=== Problem statement ===
Every line from the one containing "à dents [rouge]" to the last line of the listing below should be given again exactly.

=== Dataset content ===

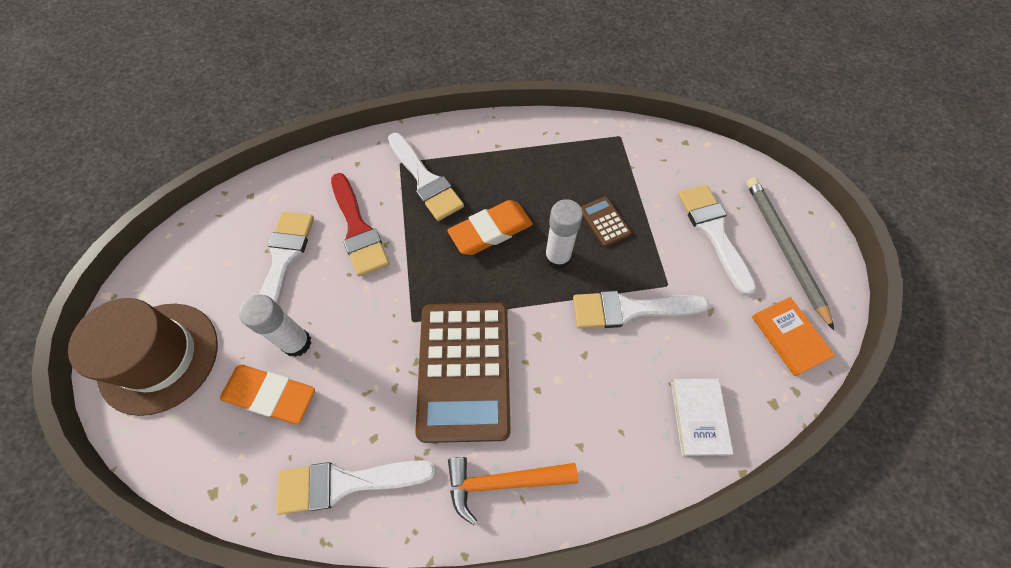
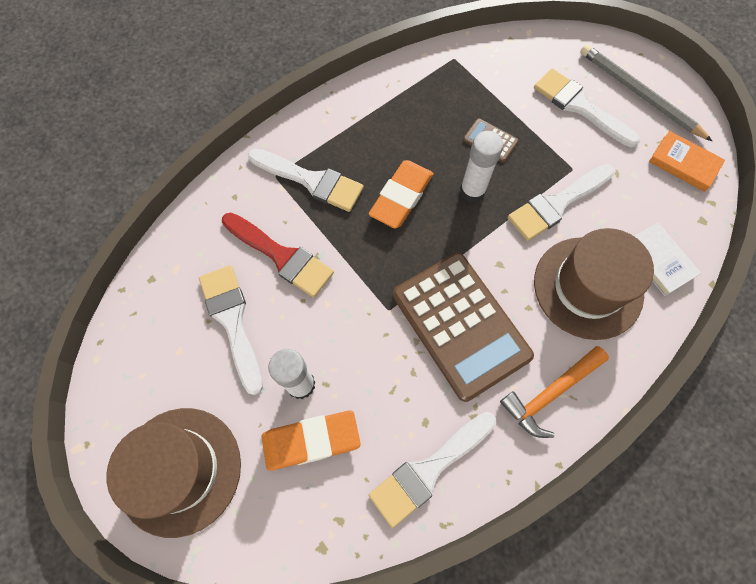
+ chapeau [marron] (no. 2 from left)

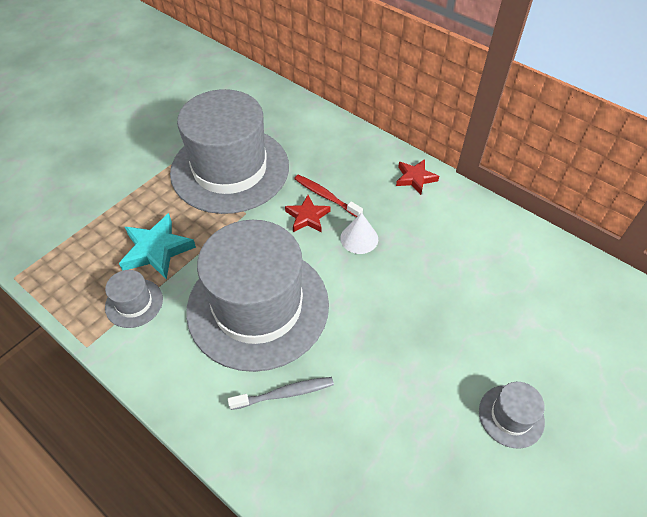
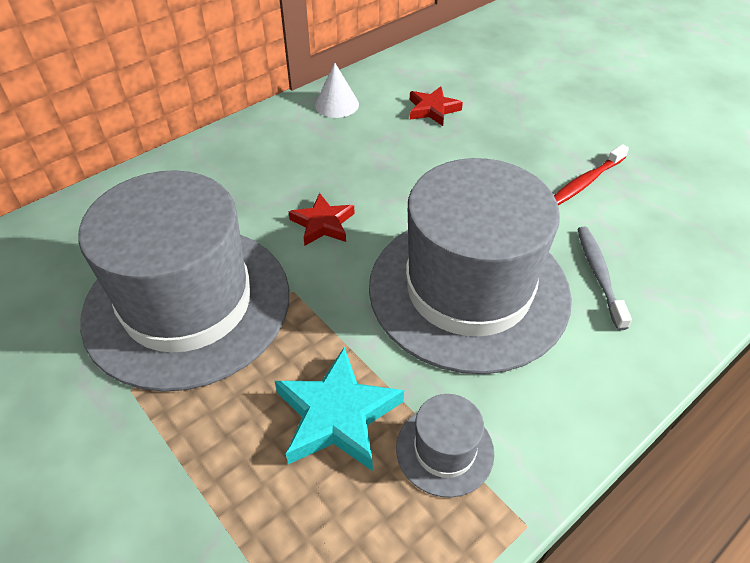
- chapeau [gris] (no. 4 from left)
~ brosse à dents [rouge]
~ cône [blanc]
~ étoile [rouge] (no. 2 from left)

=== Answer box ===
~ brosse à dents [rouge]
~ cône [blanc]
~ étoile [rouge] (no. 2 from left)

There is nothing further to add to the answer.